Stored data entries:
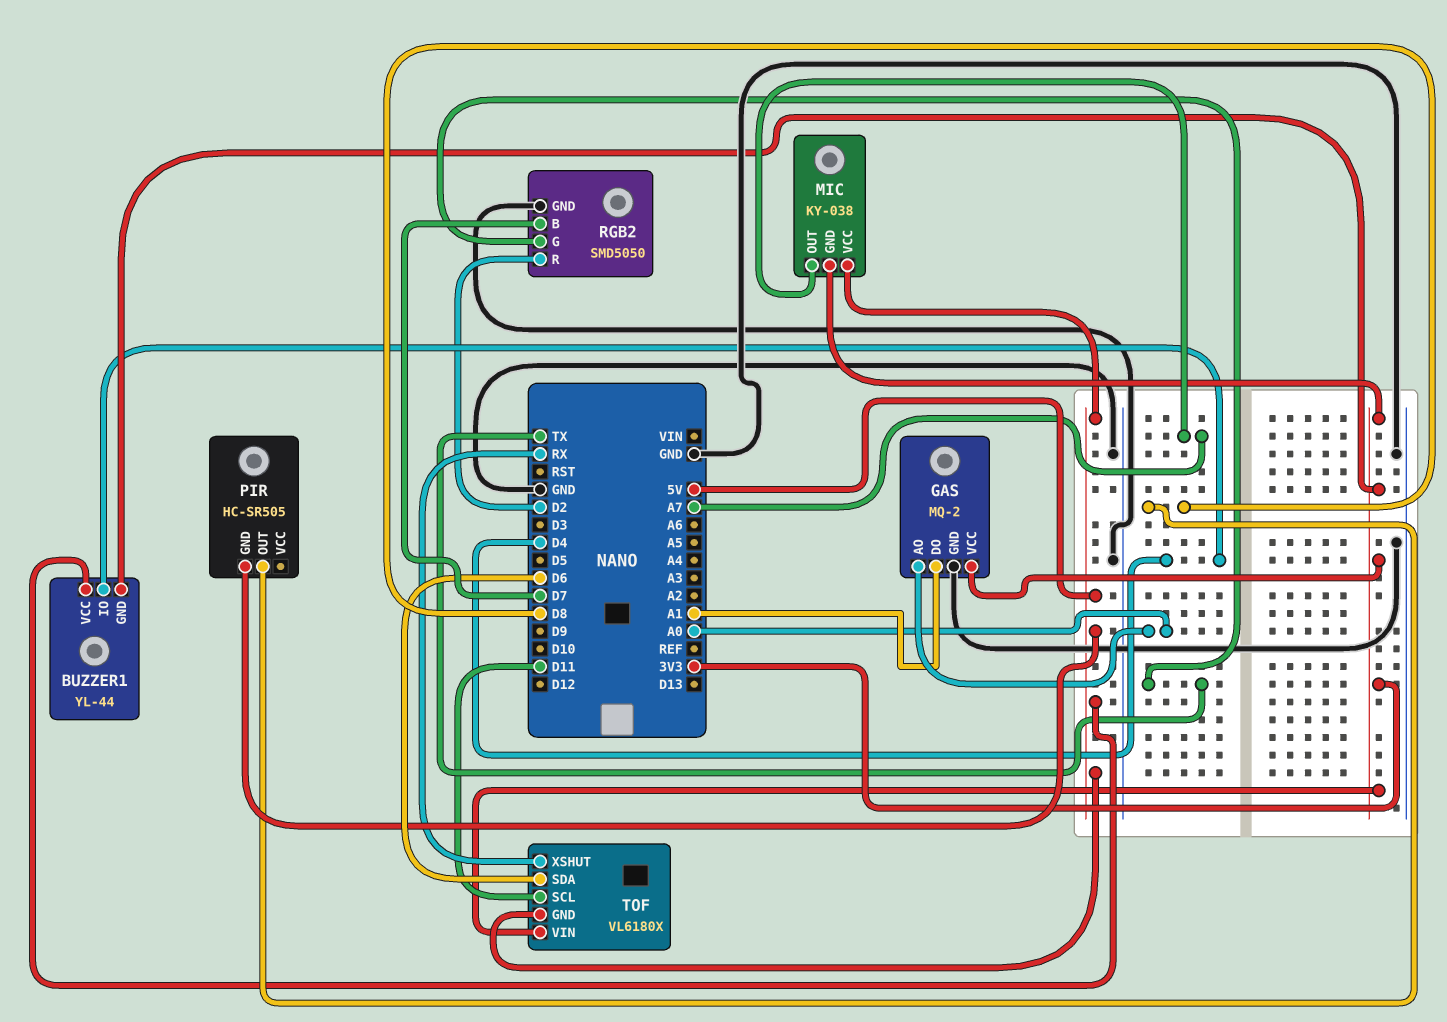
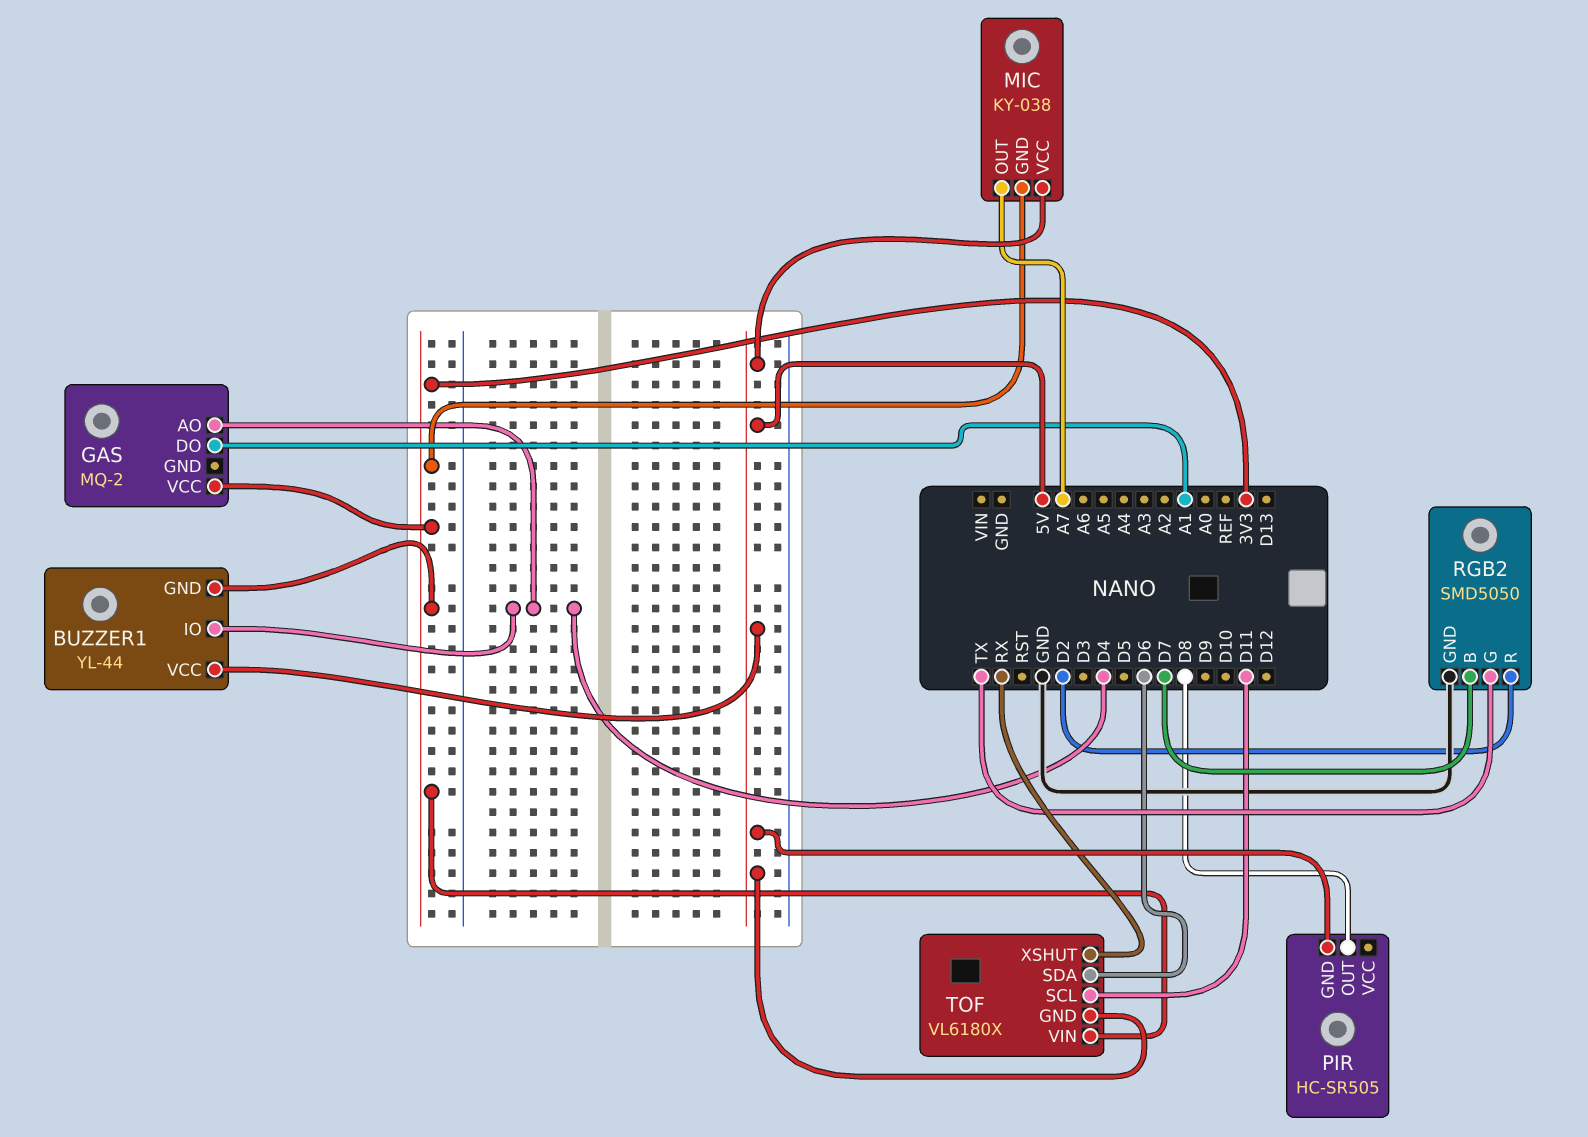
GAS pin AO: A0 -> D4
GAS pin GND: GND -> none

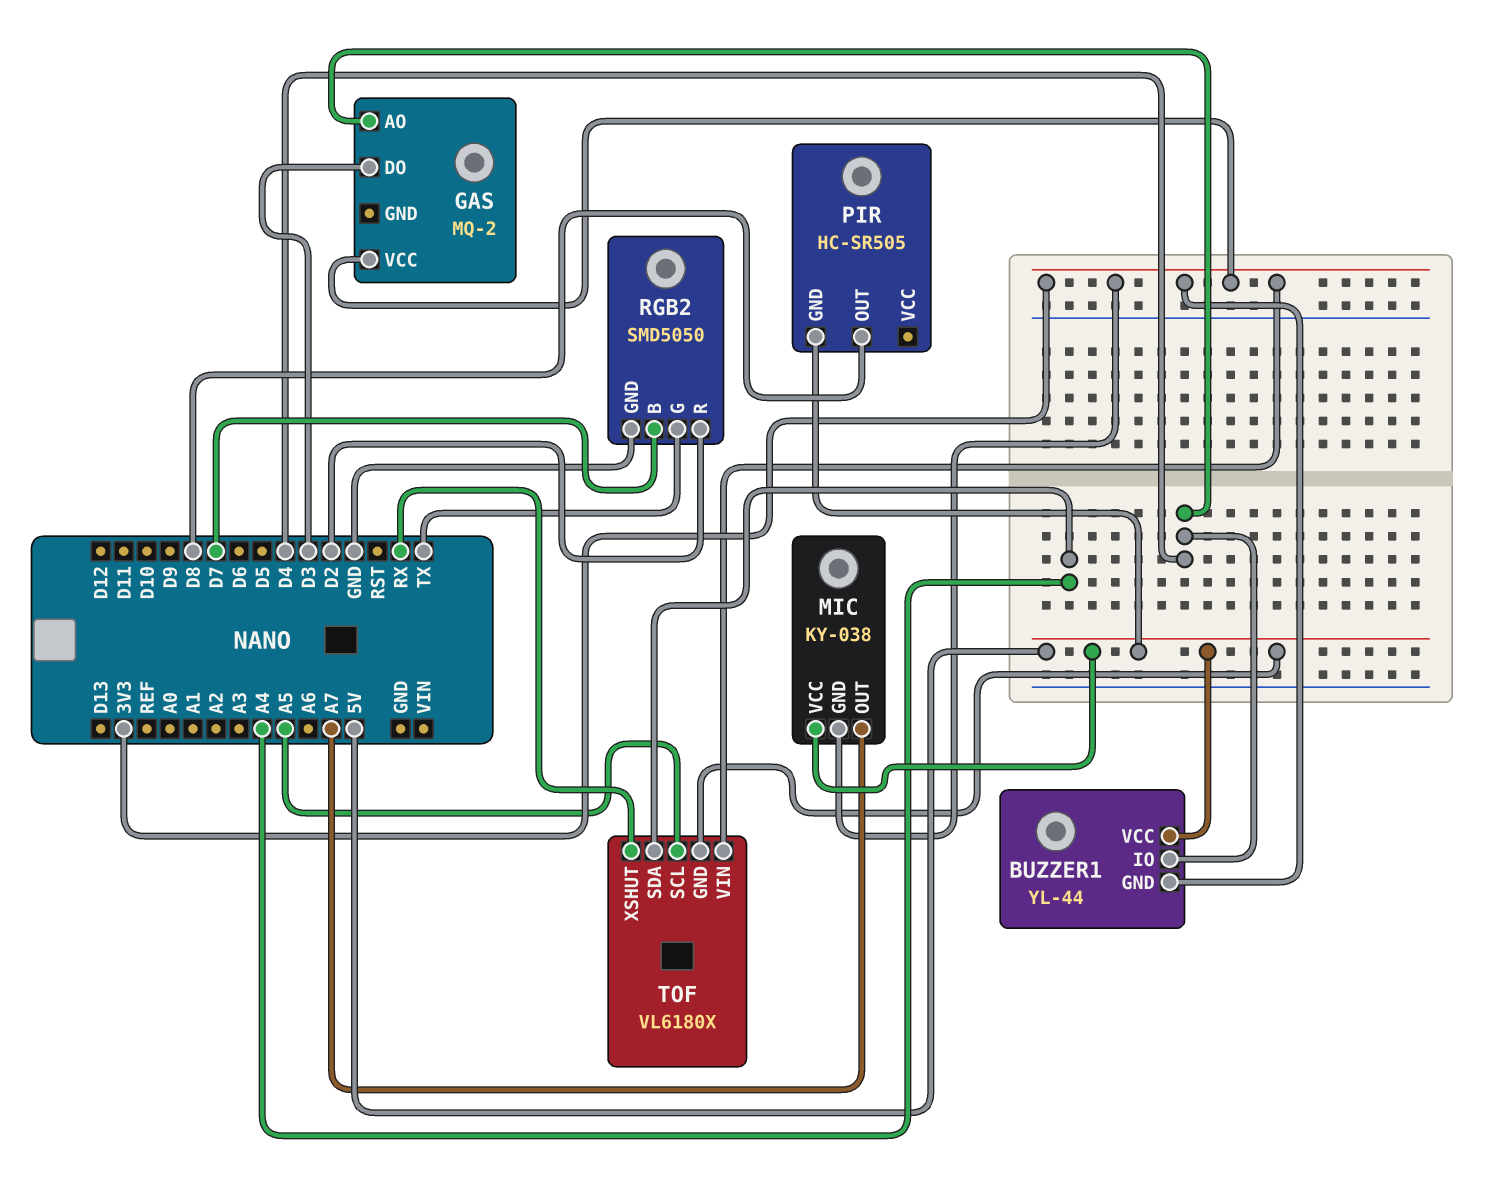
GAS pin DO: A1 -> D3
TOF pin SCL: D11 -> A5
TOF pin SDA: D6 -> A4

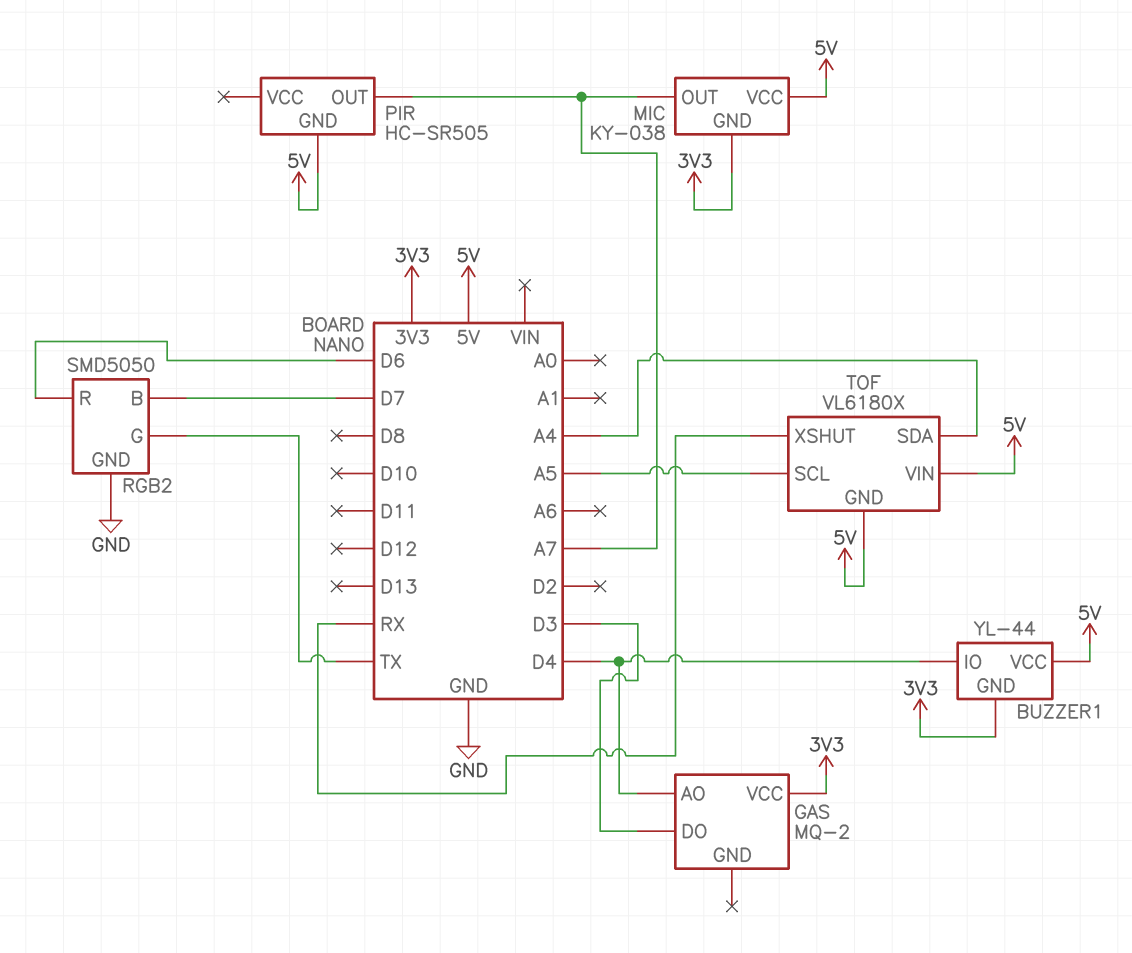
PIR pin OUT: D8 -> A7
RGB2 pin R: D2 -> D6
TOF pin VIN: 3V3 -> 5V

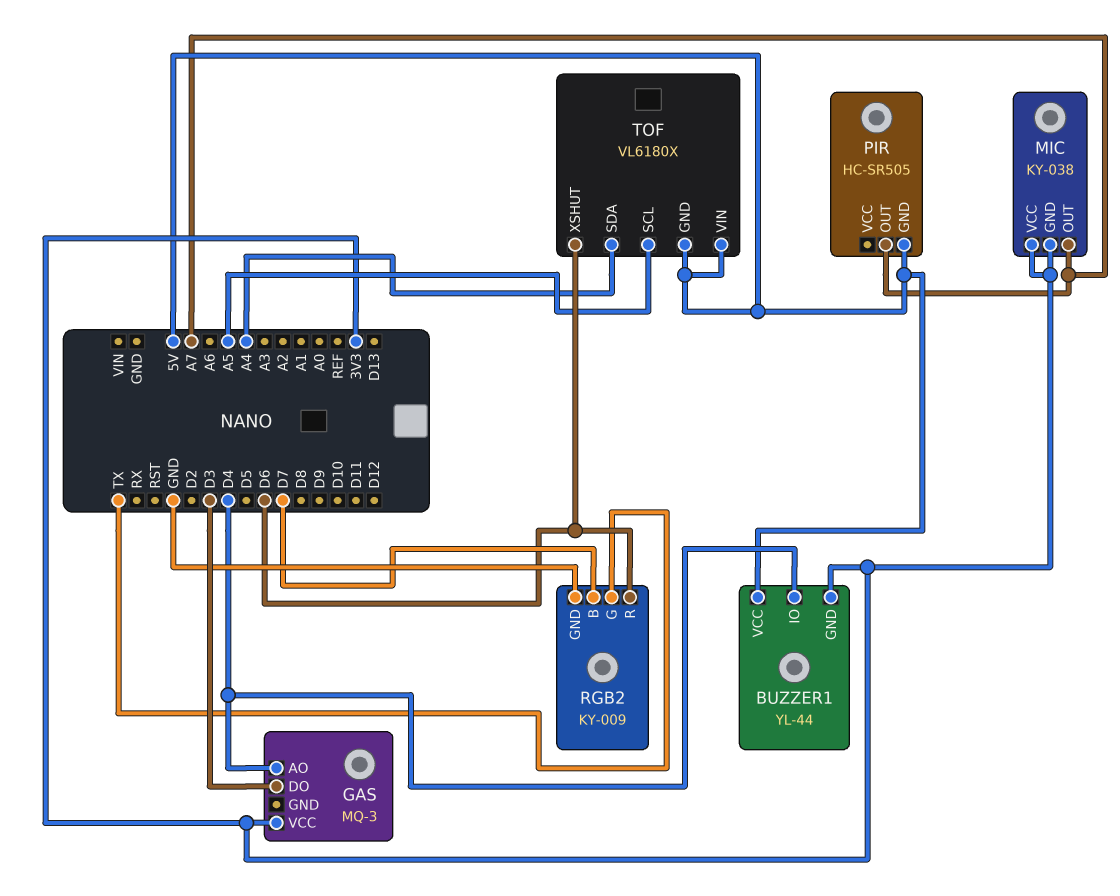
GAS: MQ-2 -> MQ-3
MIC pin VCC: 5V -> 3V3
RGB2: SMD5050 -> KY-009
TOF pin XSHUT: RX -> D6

**What is needed**
Pictures are to be dropped, and the remaining data set down exactly.

**Answer below**
GAS pin AO: A0 -> D4
GAS pin GND: GND -> none

GAS pin DO: A1 -> D3
TOF pin SCL: D11 -> A5
TOF pin SDA: D6 -> A4

PIR pin OUT: D8 -> A7
RGB2 pin R: D2 -> D6
TOF pin VIN: 3V3 -> 5V

GAS: MQ-2 -> MQ-3
MIC pin VCC: 5V -> 3V3
RGB2: SMD5050 -> KY-009
TOF pin XSHUT: RX -> D6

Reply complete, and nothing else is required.